• **Task data**:

# # # # # # #

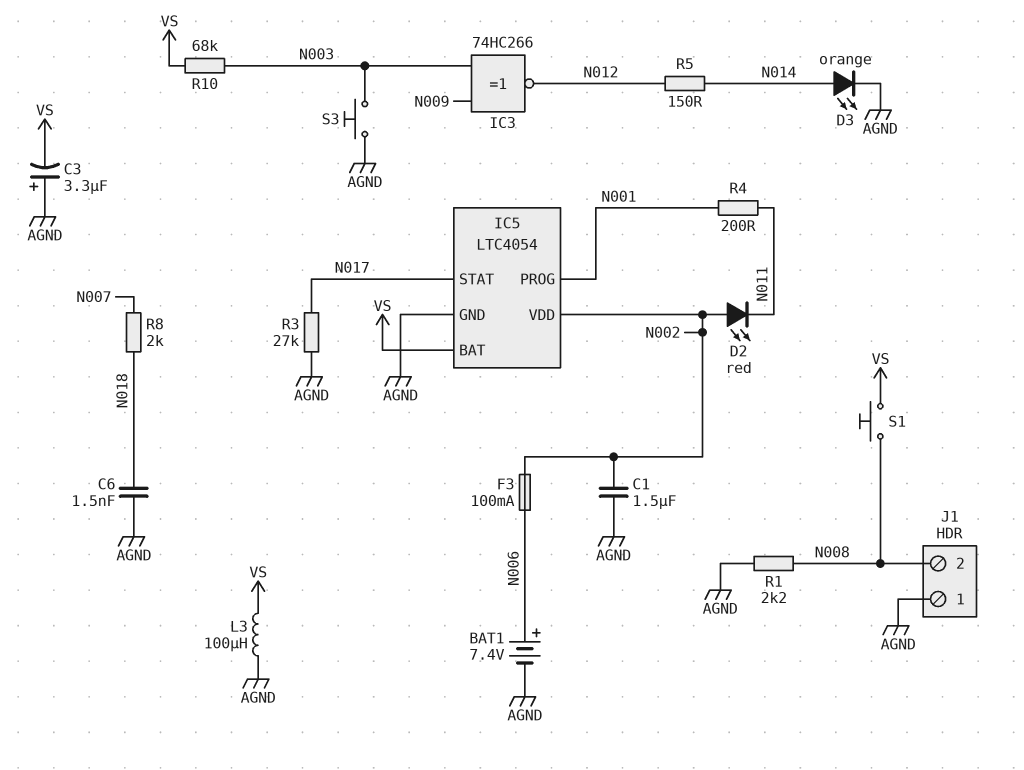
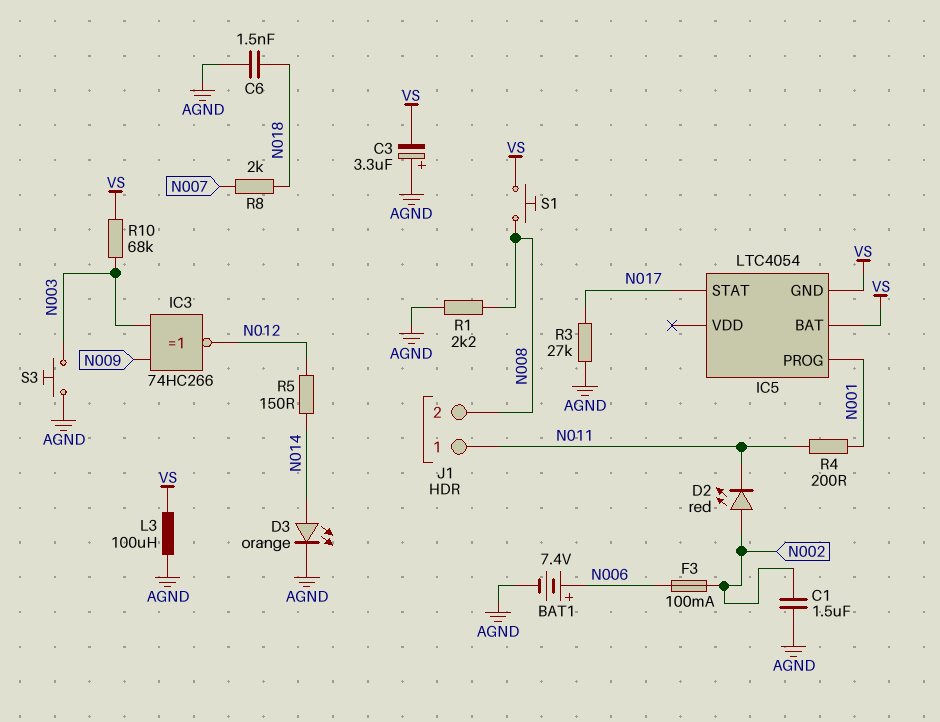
IC5 pin GND: AGND -> VS
IC5 pin VDD: N002 -> none
J1 pin 1: AGND -> N011

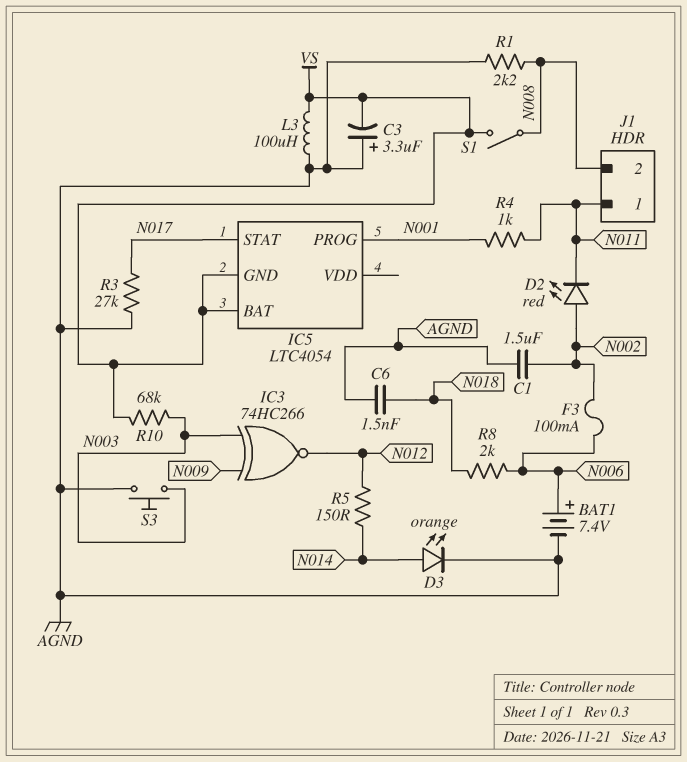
R4: 200 (N001, N011) -> 1k (N001, N011)
R8: 2k (N007, N018) -> 2k (N006, N018)
S1: button (N008, VS) -> switch (N008, VS)

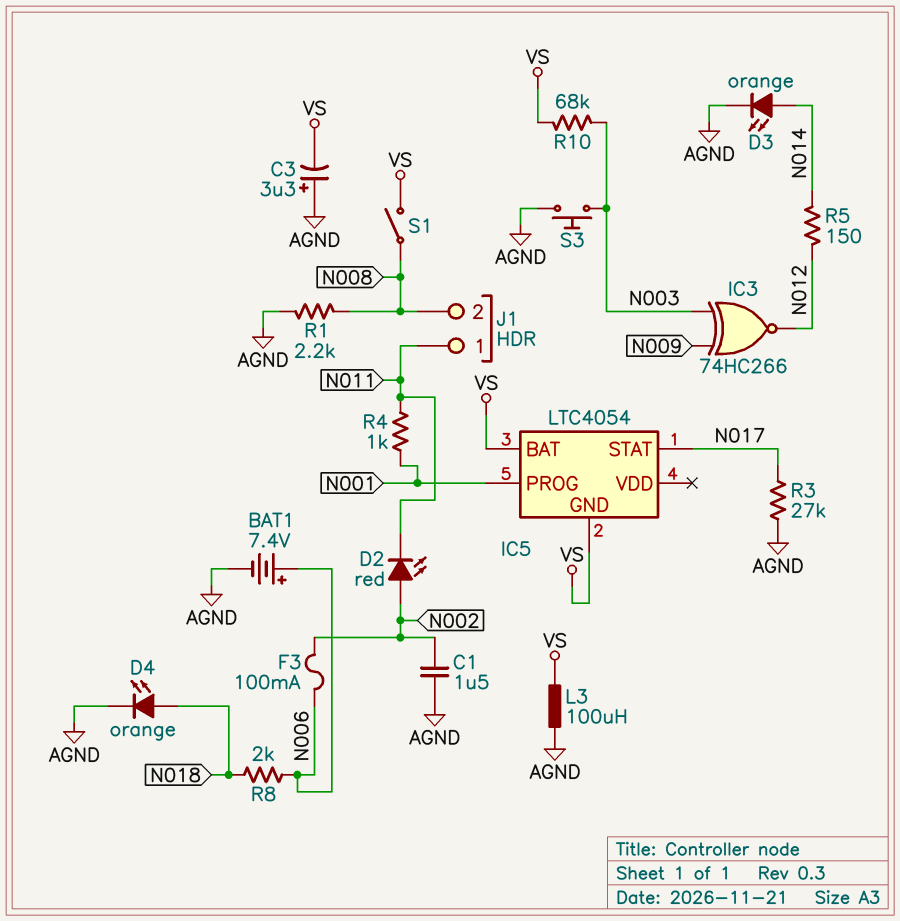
C6: 1.5nF (AGND, N018) -> none
D4: none -> LED orange (A N018, K AGND)

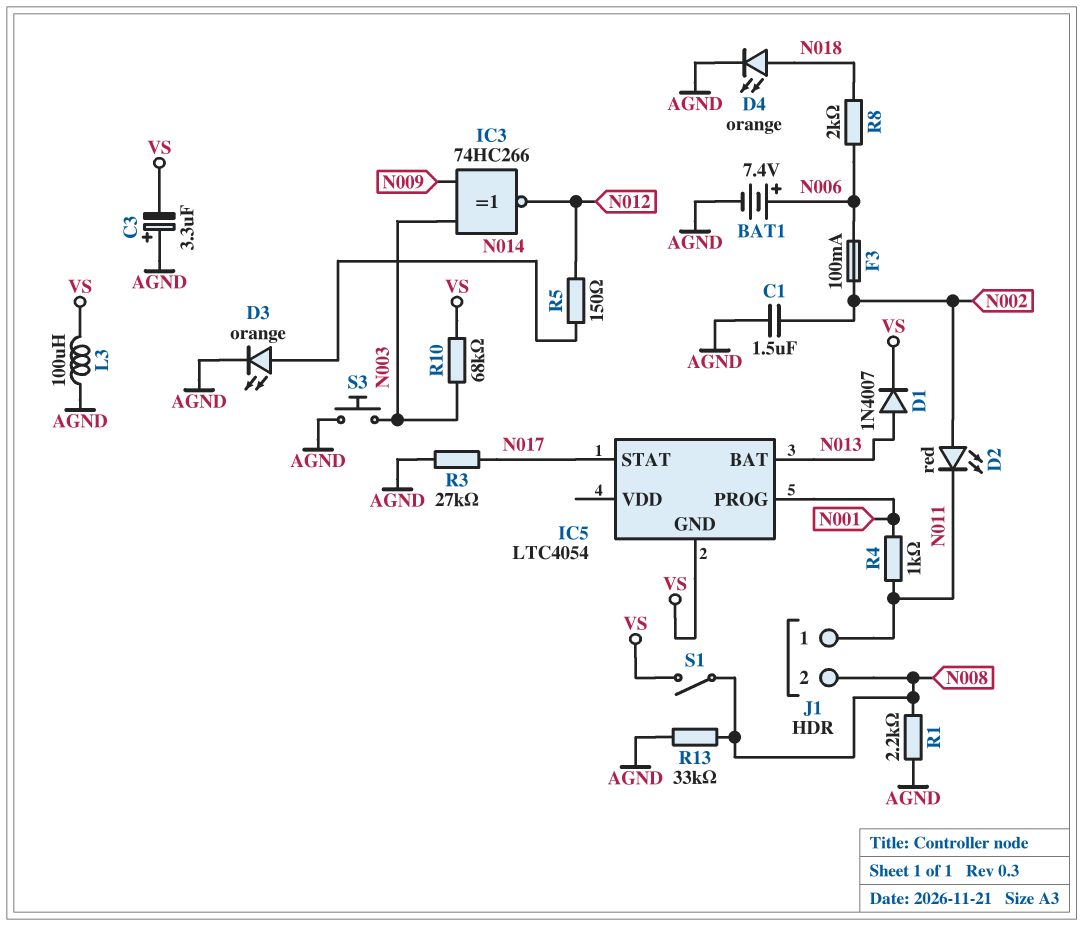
D1: none -> diode 1N4007 (A N013, K VS)
IC5 pin BAT: VS -> N013
R13: none -> 33k (AGND, N008)

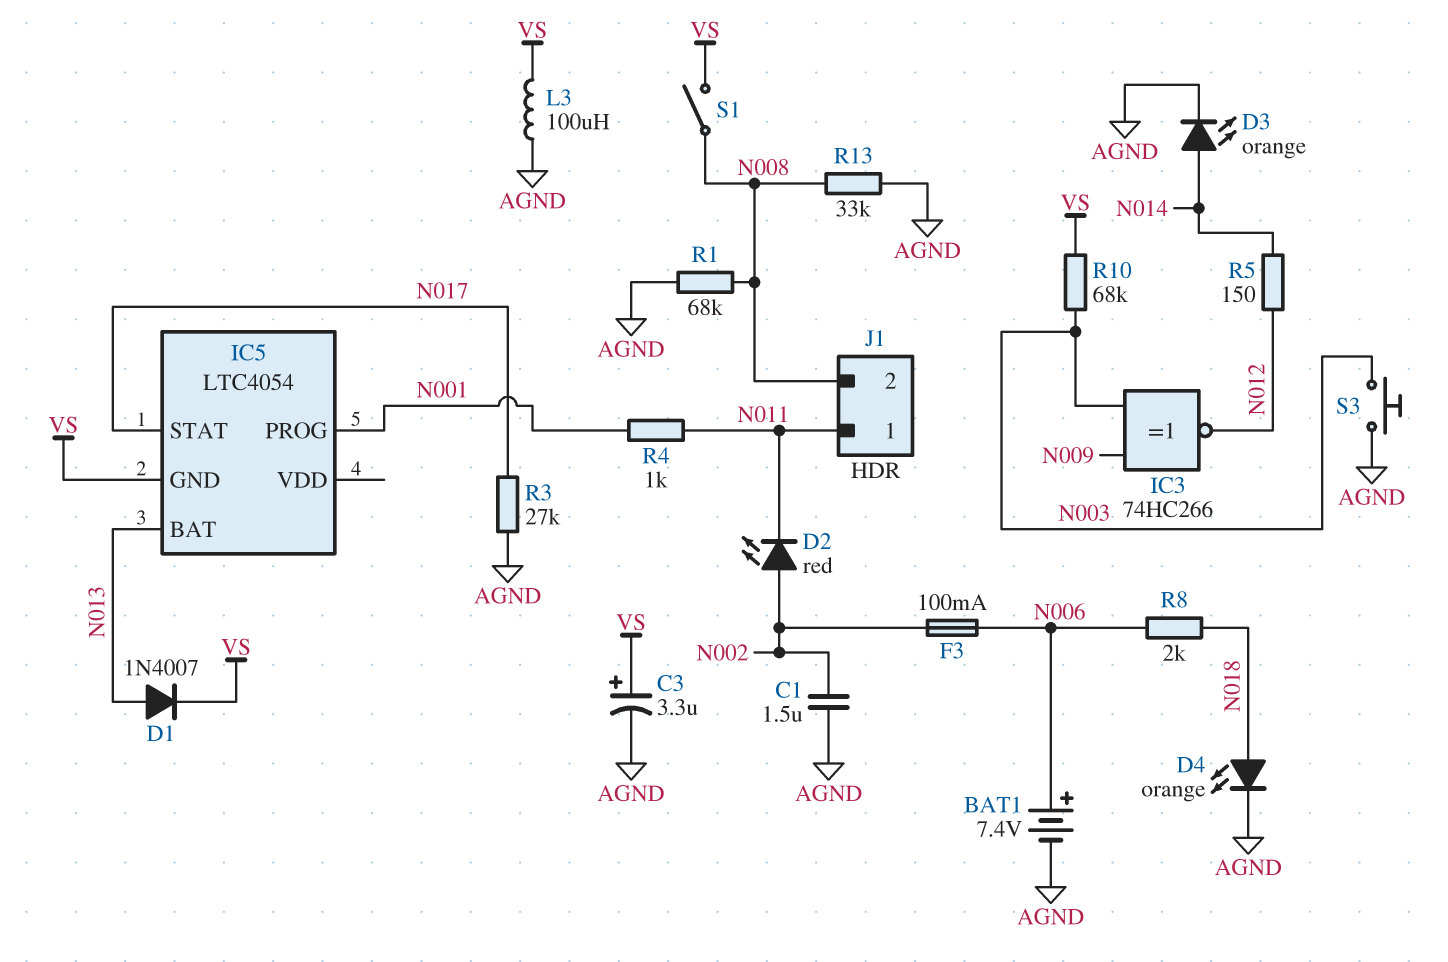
C3: 3.3uF (plus AGND, minus VS) -> 3.3uF (plus VS, minus AGND)
R1: 2.2k (AGND, N008) -> 68k (AGND, N008)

# # # # # # #

• **What is required**: Gather each line from the listing above that holds "none".

• **Output for this exercise**:
IC5 pin VDD: N002 -> none
C6: 1.5nF (AGND, N018) -> none
D4: none -> LED orange (A N018, K AGND)
D1: none -> diode 1N4007 (A N013, K VS)
R13: none -> 33k (AGND, N008)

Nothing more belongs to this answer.